▶ [Material supplied]:
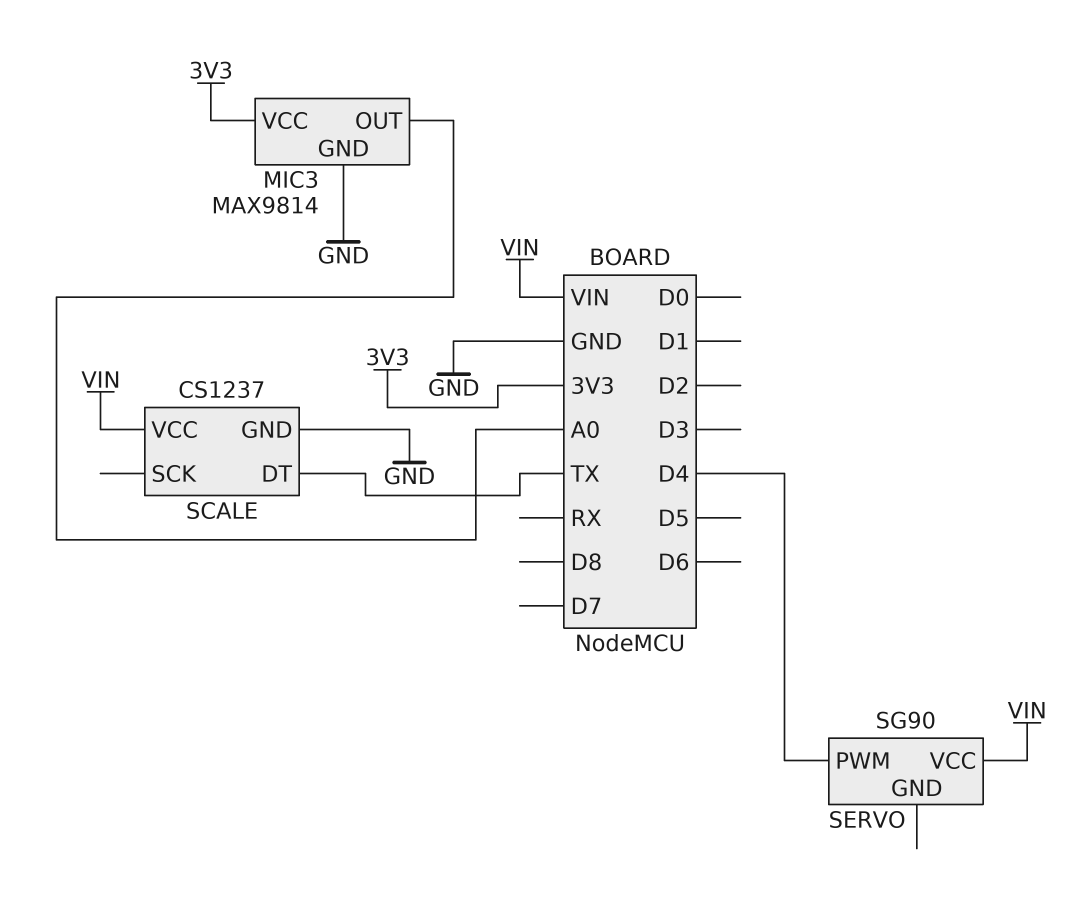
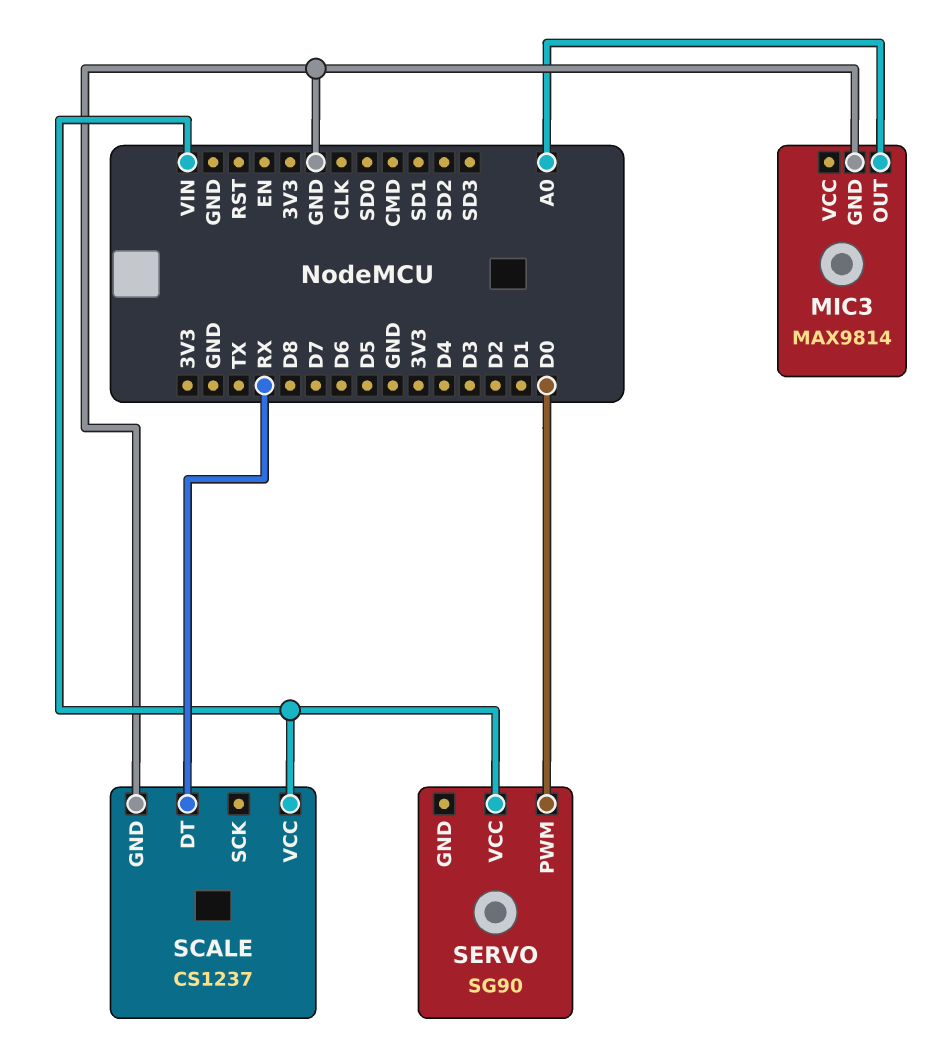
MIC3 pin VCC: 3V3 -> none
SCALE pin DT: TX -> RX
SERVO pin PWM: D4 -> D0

==

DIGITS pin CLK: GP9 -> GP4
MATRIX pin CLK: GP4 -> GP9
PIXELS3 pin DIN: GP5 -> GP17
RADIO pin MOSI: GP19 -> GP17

▶ [Work request]:
Reproduce only the lines above, starting at the line with "MIC3 pin VCC: 3V3 -> none" and ending at the line with "SERVO pin PWM: D4 -> D0", exactly as written.

▶ [Written solution]:
MIC3 pin VCC: 3V3 -> none
SCALE pin DT: TX -> RX
SERVO pin PWM: D4 -> D0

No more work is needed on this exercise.